• [Action item]: Bring back every record exactly, except for the pictures, which stay out.

BEGIN Provided data

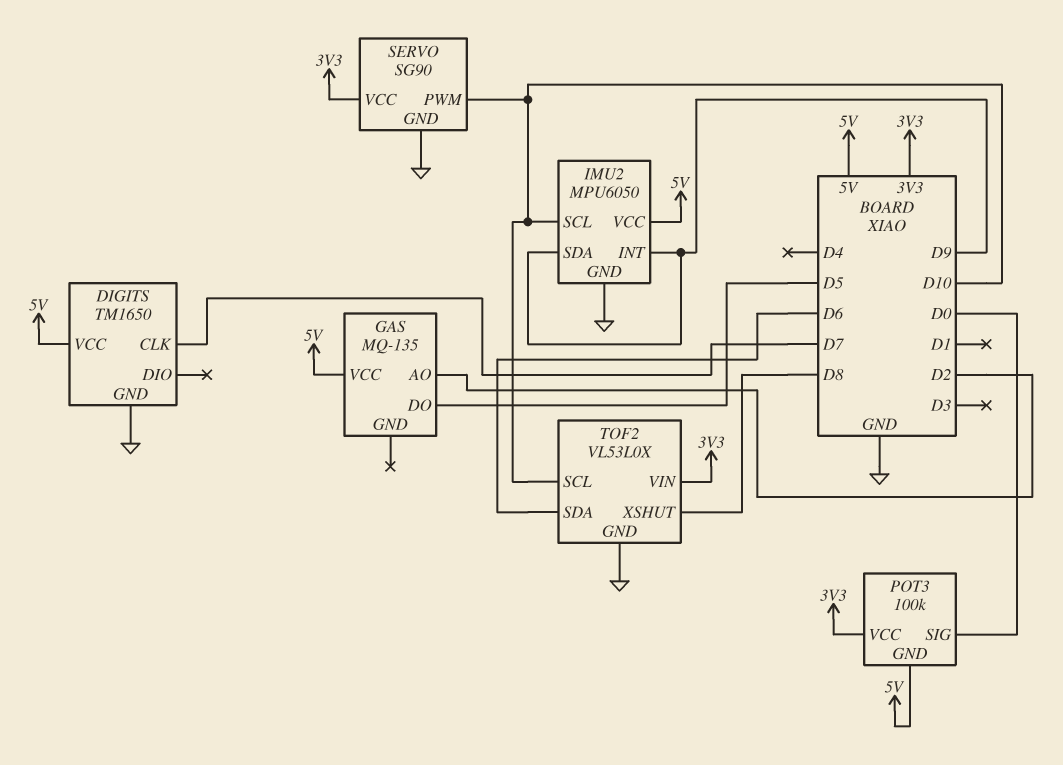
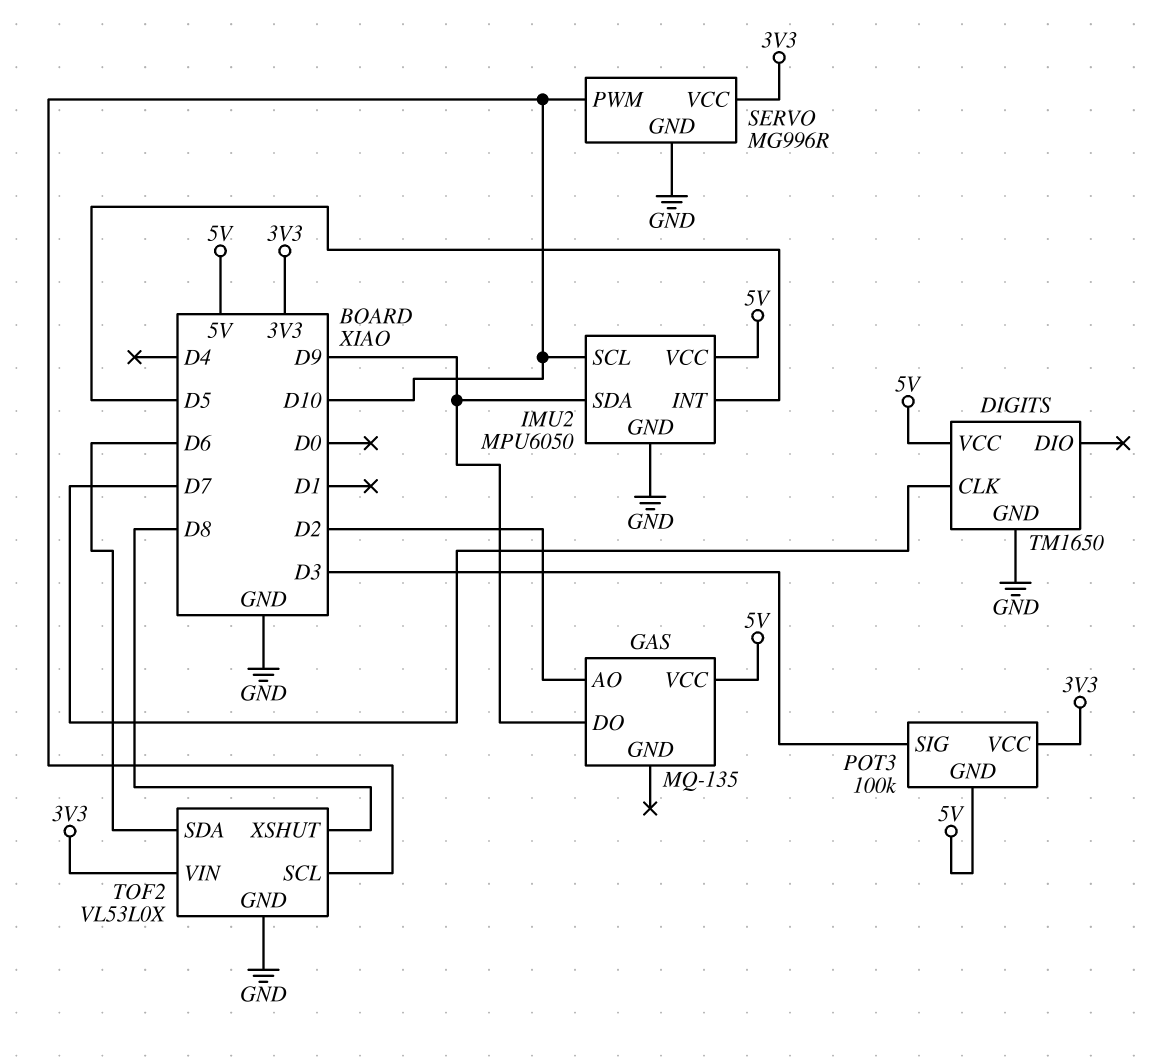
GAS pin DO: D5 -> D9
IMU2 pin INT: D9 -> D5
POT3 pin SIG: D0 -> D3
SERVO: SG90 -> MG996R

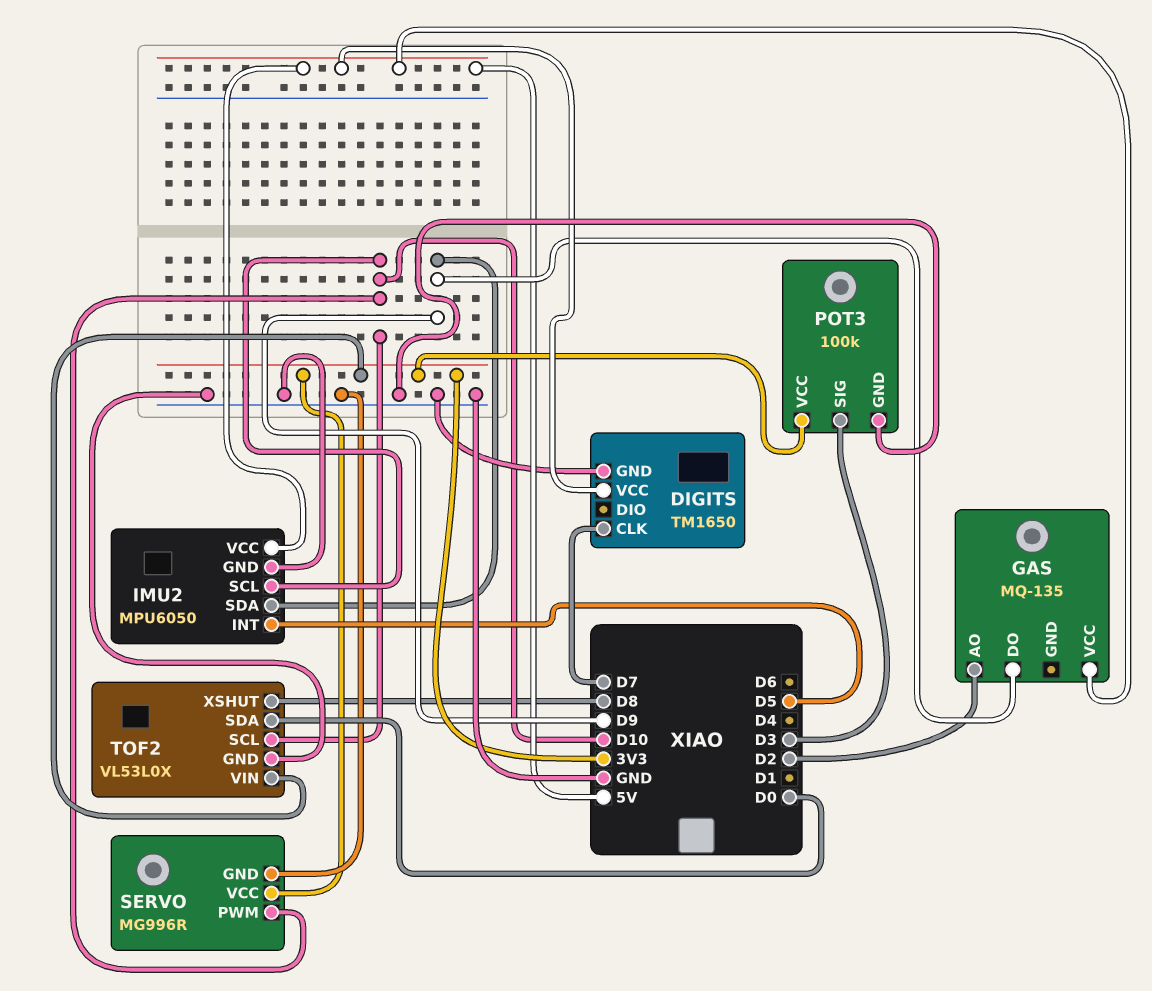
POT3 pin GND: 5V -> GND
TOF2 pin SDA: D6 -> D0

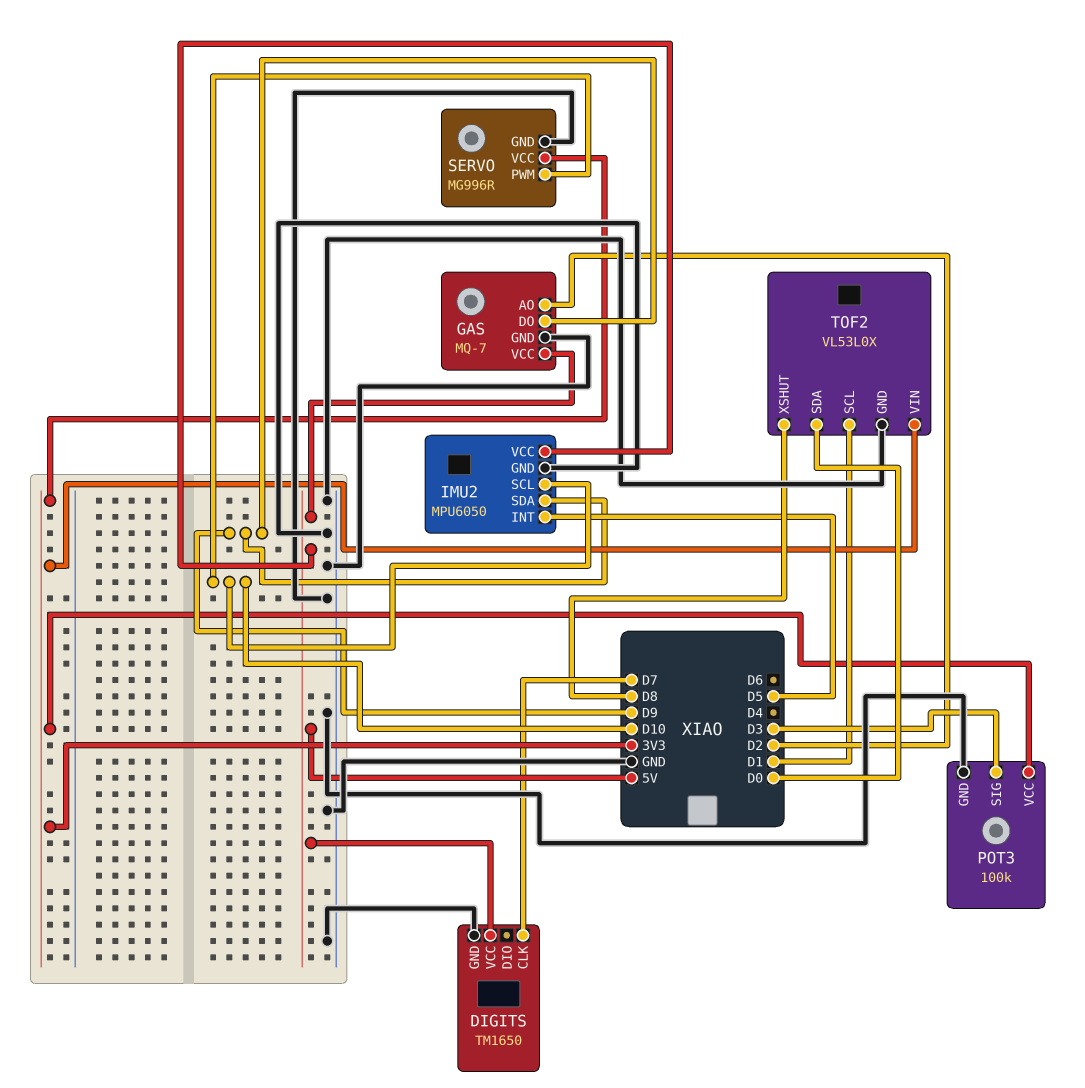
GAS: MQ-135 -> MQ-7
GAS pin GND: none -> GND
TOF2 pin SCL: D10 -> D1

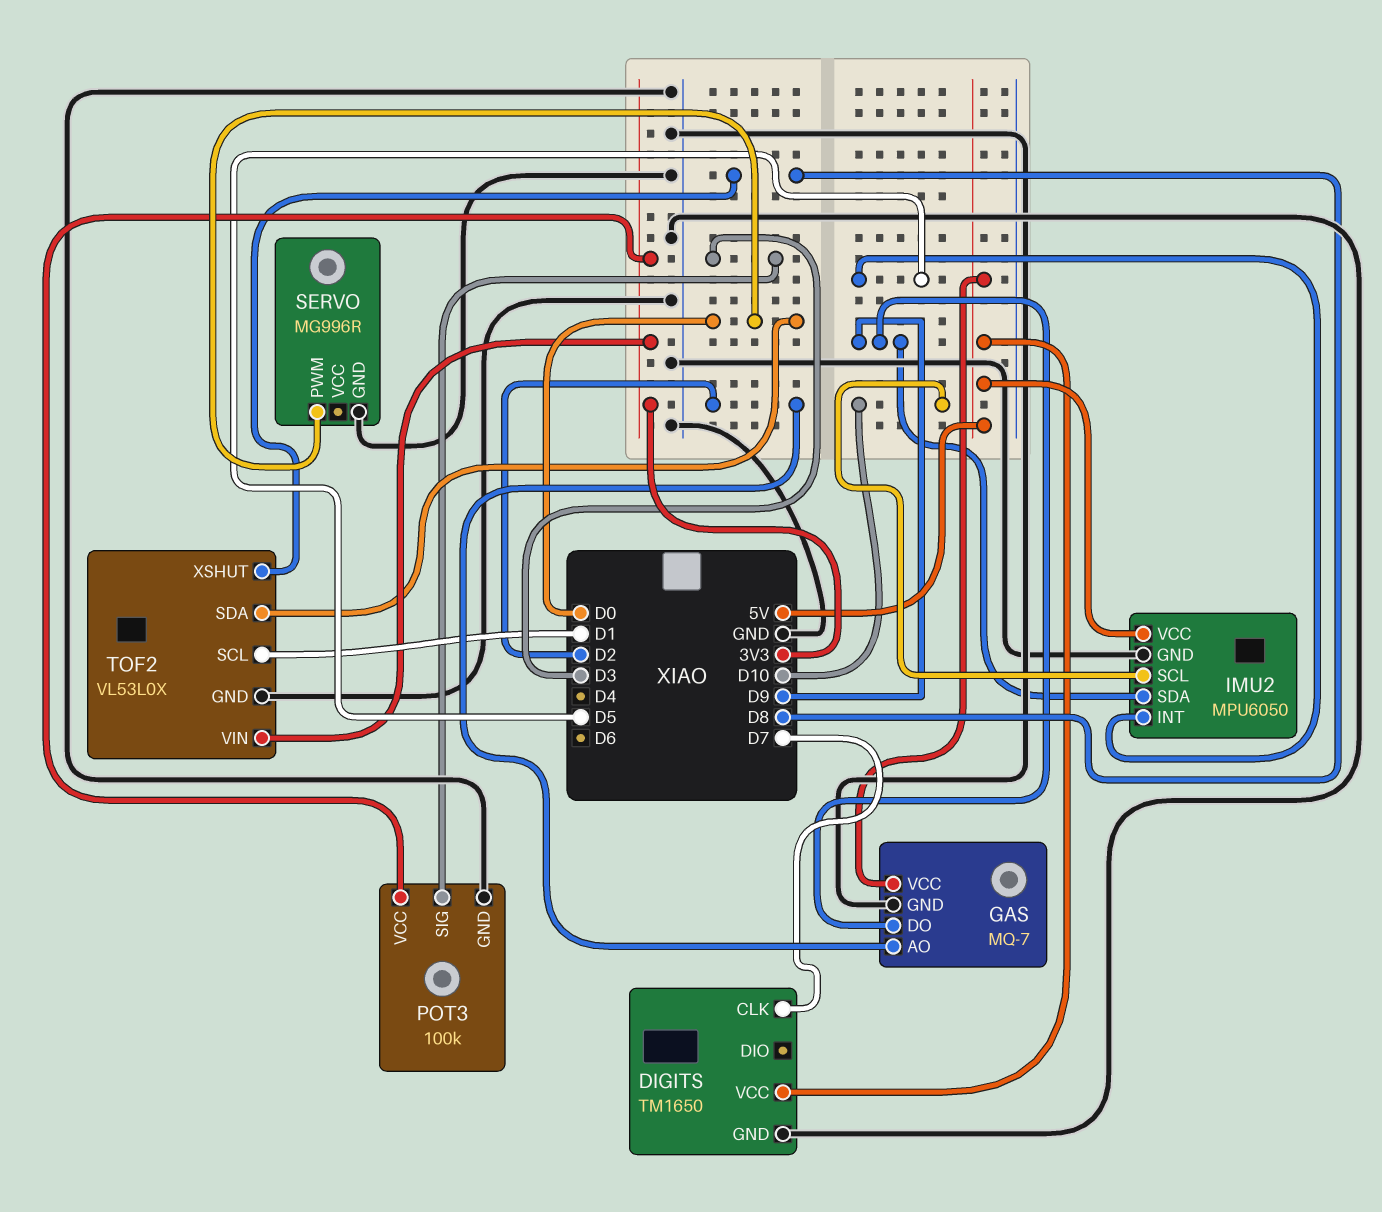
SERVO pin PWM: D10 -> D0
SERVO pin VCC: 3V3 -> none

END Provided data

• [Answer box]:
GAS pin DO: D5 -> D9
IMU2 pin INT: D9 -> D5
POT3 pin SIG: D0 -> D3
SERVO: SG90 -> MG996R

POT3 pin GND: 5V -> GND
TOF2 pin SDA: D6 -> D0

GAS: MQ-135 -> MQ-7
GAS pin GND: none -> GND
TOF2 pin SCL: D10 -> D1

SERVO pin PWM: D10 -> D0
SERVO pin VCC: 3V3 -> none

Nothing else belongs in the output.